(WORK INSTRUCTION):
Without any of their pictures, return all of the records exactly.
======== DATA FOR THIS TASK
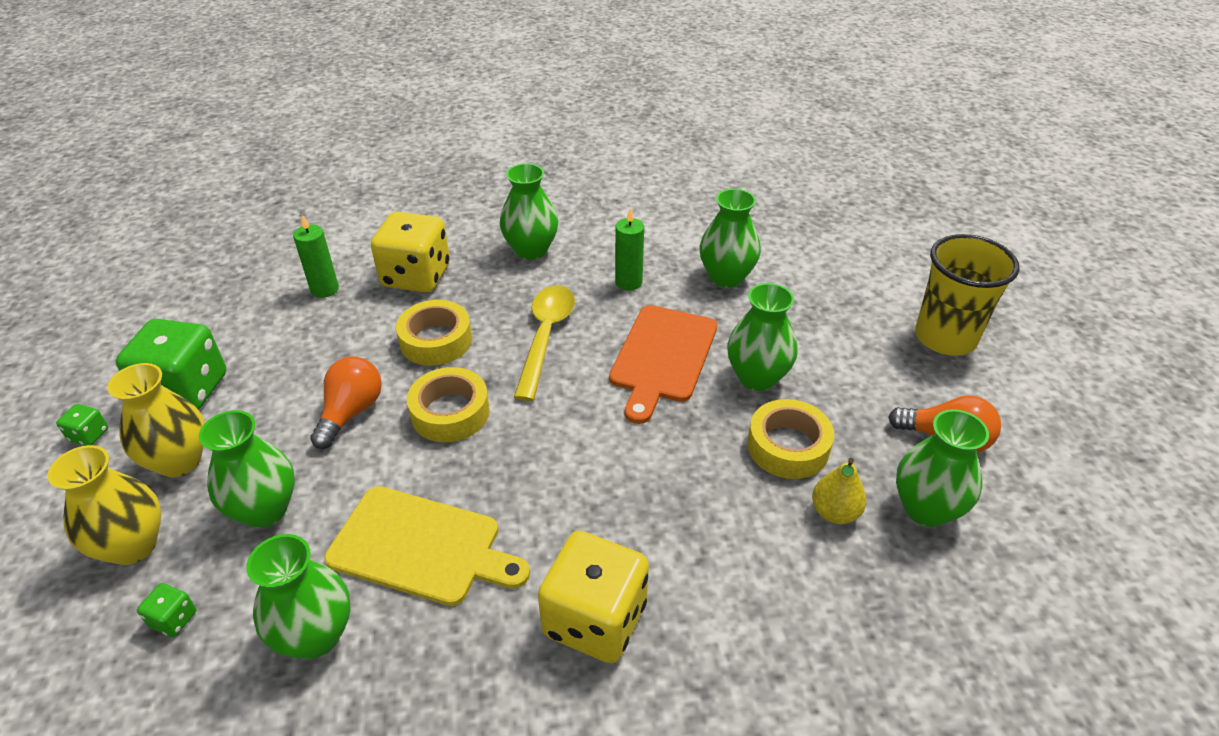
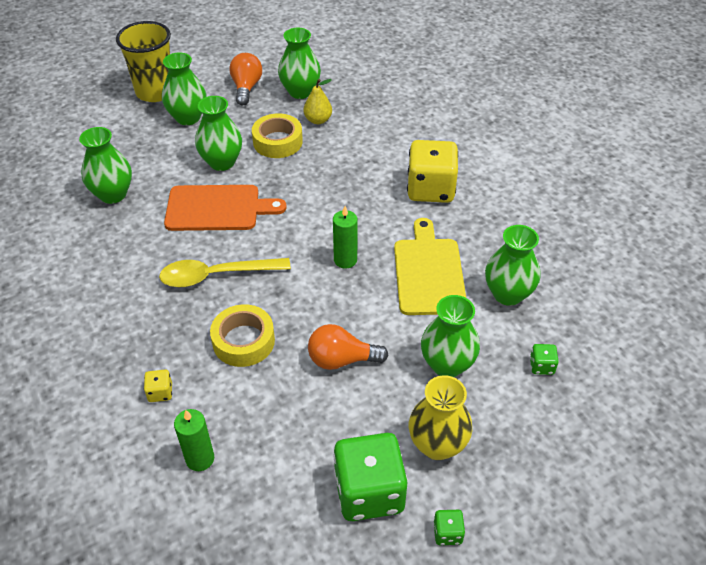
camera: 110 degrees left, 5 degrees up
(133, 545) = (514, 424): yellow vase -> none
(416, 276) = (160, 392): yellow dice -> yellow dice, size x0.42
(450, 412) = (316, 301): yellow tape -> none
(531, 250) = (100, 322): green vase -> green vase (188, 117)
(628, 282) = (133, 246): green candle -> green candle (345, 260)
================
(RESULT FOR THIS TASK):
camera: 110 degrees left, 5 degrees up
(133, 545) = (514, 424): yellow vase -> none
(416, 276) = (160, 392): yellow dice -> yellow dice, size x0.42
(450, 412) = (316, 301): yellow tape -> none
(531, 250) = (100, 322): green vase -> green vase (188, 117)
(628, 282) = (133, 246): green candle -> green candle (345, 260)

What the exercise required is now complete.